=== Exercise ===
In the answer, transcribe exactly the lines from the beginning of the material through the line holding "none -> lime brick G3 level 1", and skip every picture.

=== Material provided ===
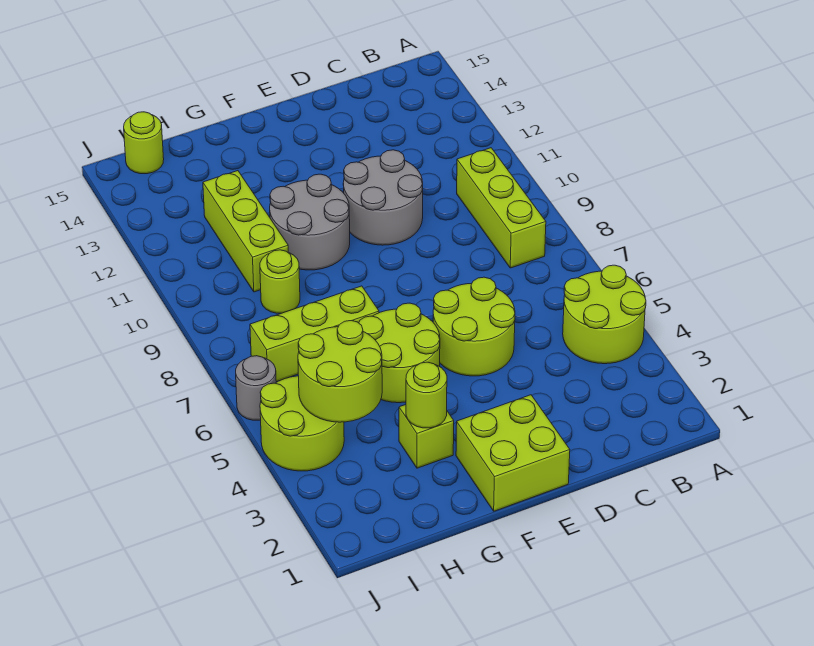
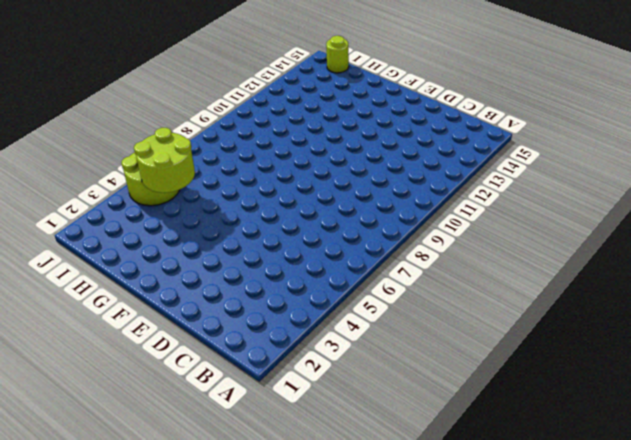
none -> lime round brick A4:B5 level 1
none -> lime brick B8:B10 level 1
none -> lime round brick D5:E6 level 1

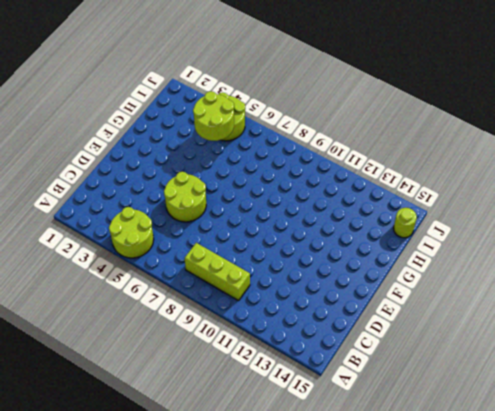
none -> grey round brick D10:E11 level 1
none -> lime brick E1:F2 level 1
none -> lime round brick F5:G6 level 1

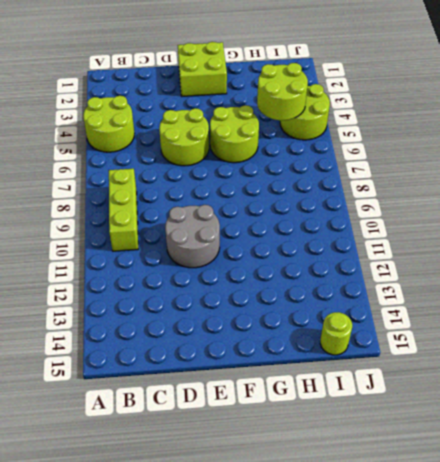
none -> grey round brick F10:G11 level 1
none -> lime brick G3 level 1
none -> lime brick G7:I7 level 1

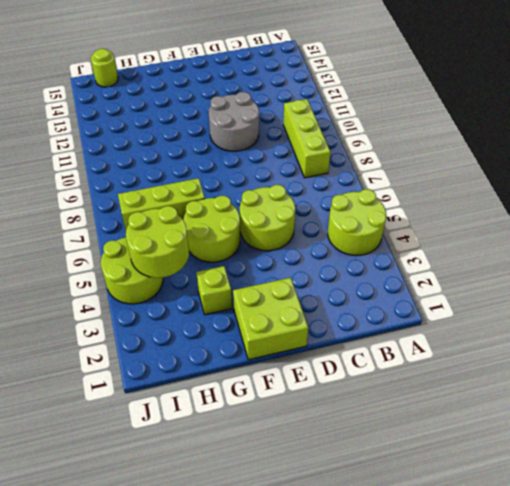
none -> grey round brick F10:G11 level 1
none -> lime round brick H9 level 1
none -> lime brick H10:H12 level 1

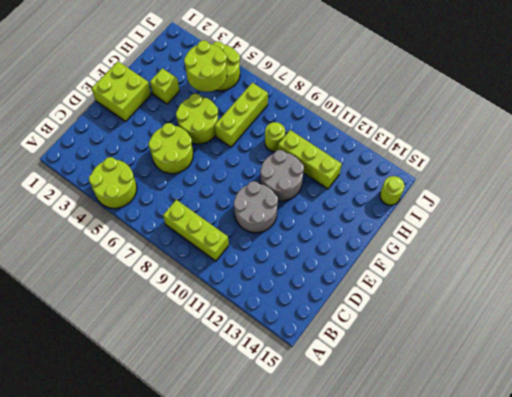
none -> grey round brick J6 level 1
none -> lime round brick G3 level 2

=== Written response ===
none -> lime round brick A4:B5 level 1
none -> lime brick B8:B10 level 1
none -> lime round brick D5:E6 level 1

none -> grey round brick D10:E11 level 1
none -> lime brick E1:F2 level 1
none -> lime round brick F5:G6 level 1

none -> grey round brick F10:G11 level 1
none -> lime brick G3 level 1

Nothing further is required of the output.